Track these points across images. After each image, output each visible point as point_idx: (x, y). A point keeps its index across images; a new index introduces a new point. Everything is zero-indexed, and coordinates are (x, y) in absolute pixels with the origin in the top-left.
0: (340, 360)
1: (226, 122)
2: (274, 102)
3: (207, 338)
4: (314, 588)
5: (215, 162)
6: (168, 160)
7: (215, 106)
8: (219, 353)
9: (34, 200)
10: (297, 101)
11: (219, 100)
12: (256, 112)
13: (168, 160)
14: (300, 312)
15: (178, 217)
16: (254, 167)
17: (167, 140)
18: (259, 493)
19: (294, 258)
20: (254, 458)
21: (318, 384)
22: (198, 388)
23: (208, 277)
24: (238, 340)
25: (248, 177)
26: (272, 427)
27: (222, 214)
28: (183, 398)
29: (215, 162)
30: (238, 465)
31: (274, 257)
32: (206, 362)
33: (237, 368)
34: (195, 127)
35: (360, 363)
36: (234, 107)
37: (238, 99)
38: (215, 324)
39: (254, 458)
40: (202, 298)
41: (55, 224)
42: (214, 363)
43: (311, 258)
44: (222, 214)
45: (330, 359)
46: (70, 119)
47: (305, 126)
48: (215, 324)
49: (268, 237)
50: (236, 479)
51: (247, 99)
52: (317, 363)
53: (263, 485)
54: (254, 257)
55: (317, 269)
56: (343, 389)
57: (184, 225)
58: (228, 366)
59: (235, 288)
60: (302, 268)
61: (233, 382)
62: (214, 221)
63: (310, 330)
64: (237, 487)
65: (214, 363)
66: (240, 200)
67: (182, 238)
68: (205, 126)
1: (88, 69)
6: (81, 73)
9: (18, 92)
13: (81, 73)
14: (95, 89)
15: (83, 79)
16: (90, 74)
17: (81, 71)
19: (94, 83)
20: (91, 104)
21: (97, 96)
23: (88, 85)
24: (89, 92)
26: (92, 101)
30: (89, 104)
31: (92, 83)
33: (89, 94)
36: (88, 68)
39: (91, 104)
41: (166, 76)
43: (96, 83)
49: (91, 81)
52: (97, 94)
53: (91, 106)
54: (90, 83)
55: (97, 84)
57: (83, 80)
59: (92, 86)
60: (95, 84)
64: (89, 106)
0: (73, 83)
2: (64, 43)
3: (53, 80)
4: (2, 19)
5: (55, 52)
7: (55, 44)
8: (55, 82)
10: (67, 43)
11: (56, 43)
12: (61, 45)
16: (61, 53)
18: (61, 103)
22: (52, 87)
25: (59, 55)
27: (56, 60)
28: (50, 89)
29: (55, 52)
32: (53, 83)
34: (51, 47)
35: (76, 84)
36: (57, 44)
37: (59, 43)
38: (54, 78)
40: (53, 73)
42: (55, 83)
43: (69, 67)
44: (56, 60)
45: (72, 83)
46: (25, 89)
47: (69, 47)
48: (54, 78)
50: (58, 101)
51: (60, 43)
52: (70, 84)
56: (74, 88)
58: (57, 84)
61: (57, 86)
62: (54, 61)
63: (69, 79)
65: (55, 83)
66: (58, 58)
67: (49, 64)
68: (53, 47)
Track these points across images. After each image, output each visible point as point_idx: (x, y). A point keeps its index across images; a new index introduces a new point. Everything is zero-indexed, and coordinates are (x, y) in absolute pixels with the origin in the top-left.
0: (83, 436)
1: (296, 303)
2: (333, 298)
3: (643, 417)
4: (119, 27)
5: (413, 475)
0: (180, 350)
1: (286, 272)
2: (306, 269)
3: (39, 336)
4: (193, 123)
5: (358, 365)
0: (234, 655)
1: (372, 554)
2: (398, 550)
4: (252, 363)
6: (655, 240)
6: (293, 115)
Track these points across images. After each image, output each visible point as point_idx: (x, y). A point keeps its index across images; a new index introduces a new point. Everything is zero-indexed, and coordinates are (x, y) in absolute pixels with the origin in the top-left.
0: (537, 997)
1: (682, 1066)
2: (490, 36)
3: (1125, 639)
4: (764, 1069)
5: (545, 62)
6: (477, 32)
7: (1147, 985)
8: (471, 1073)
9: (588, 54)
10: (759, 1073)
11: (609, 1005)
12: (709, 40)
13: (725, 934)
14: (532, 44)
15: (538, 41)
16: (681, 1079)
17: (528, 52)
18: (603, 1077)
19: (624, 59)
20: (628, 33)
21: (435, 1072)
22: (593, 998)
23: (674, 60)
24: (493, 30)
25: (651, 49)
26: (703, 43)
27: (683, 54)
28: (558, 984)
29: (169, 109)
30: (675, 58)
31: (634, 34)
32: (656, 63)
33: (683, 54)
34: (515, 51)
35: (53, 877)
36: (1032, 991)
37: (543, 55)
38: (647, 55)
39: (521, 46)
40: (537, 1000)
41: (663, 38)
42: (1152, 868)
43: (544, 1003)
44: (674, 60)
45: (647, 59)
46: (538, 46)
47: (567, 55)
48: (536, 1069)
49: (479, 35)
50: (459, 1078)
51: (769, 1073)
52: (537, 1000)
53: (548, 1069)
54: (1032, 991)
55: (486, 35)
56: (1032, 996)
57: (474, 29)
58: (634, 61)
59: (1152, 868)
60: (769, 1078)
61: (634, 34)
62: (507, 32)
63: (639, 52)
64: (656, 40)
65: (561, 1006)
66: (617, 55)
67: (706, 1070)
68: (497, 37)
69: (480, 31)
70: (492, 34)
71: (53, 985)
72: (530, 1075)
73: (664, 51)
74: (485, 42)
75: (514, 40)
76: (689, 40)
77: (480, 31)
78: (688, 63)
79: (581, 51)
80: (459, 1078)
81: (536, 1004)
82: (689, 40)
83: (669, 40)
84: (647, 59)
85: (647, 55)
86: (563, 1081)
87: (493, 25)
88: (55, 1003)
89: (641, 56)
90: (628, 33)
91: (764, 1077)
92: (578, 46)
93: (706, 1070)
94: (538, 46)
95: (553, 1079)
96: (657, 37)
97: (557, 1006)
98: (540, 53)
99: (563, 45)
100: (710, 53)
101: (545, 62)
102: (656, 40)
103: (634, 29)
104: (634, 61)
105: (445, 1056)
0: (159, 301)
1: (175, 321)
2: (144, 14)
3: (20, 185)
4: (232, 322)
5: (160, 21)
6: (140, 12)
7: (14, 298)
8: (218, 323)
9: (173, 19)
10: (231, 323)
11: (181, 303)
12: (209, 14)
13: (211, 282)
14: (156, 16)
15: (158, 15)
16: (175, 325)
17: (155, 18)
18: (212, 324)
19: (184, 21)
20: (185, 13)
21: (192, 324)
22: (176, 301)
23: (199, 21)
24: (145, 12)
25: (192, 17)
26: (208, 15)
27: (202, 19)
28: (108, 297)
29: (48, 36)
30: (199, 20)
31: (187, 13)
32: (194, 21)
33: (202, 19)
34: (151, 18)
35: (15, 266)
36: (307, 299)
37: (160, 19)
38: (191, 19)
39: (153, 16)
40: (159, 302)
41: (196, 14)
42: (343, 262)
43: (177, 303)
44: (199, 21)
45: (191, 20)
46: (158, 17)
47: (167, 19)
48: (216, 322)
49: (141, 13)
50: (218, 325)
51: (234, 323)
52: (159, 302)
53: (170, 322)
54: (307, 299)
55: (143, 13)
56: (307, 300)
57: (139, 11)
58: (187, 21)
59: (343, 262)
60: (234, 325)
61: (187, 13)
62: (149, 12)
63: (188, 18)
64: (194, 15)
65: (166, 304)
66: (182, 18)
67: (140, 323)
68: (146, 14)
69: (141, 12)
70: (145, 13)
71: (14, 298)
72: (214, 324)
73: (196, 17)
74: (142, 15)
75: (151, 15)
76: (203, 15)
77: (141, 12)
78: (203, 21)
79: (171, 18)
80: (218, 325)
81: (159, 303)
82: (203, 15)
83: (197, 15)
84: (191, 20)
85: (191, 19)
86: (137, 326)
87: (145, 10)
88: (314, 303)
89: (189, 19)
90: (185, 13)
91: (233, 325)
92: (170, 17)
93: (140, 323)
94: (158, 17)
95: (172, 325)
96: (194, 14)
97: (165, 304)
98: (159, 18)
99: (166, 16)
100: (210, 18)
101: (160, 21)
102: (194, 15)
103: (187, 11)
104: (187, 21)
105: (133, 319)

● ● ● ● ●

• What you are asked to do: Reproduce the part that opens with the first line of the records and closes with the line containing "48: (54, 78)", with "top-left" replaced by "upper-left" and everything else unchanged.

• The result:
Track these points across images. After each image, output each visible point as point_idx: (x, y). A point keeps its index across images; a new index introduces a new point. Everything is zero-indexed, and coordinates are (x, y) in absolute pixels with the origin in the upper-left.
0: (340, 360)
1: (226, 122)
2: (274, 102)
3: (207, 338)
4: (314, 588)
5: (215, 162)
6: (168, 160)
7: (215, 106)
8: (219, 353)
9: (34, 200)
10: (297, 101)
11: (219, 100)
12: (256, 112)
13: (168, 160)
14: (300, 312)
15: (178, 217)
16: (254, 167)
17: (167, 140)
18: (259, 493)
19: (294, 258)
20: (254, 458)
21: (318, 384)
22: (198, 388)
23: (208, 277)
24: (238, 340)
25: (248, 177)
26: (272, 427)
27: (222, 214)
28: (183, 398)
29: (215, 162)
30: (238, 465)
31: (274, 257)
32: (206, 362)
33: (237, 368)
34: (195, 127)
35: (360, 363)
36: (234, 107)
37: (238, 99)
38: (215, 324)
39: (254, 458)
40: (202, 298)
41: (55, 224)
42: (214, 363)
43: (311, 258)
44: (222, 214)
45: (330, 359)
46: (70, 119)
47: (305, 126)
48: (215, 324)
49: (268, 237)
50: (236, 479)
51: (247, 99)
52: (317, 363)
53: (263, 485)
54: (254, 257)
55: (317, 269)
56: (343, 389)
57: (184, 225)
58: (228, 366)
59: (235, 288)
60: (302, 268)
61: (233, 382)
62: (214, 221)
63: (310, 330)
64: (237, 487)
65: (214, 363)
66: (240, 200)
67: (182, 238)
68: (205, 126)
1: (88, 69)
6: (81, 73)
9: (18, 92)
13: (81, 73)
14: (95, 89)
15: (83, 79)
16: (90, 74)
17: (81, 71)
19: (94, 83)
20: (91, 104)
21: (97, 96)
23: (88, 85)
24: (89, 92)
26: (92, 101)
30: (89, 104)
31: (92, 83)
33: (89, 94)
36: (88, 68)
39: (91, 104)
41: (166, 76)
43: (96, 83)
49: (91, 81)
52: (97, 94)
53: (91, 106)
54: (90, 83)
55: (97, 84)
57: (83, 80)
59: (92, 86)
60: (95, 84)
64: (89, 106)
0: (73, 83)
2: (64, 43)
3: (53, 80)
4: (2, 19)
5: (55, 52)
7: (55, 44)
8: (55, 82)
10: (67, 43)
11: (56, 43)
12: (61, 45)
16: (61, 53)
18: (61, 103)
22: (52, 87)
25: (59, 55)
27: (56, 60)
28: (50, 89)
29: (55, 52)
32: (53, 83)
34: (51, 47)
35: (76, 84)
36: (57, 44)
37: (59, 43)
38: (54, 78)
40: (53, 73)
42: (55, 83)
43: (69, 67)
44: (56, 60)
45: (72, 83)
46: (25, 89)
47: (69, 47)
48: (54, 78)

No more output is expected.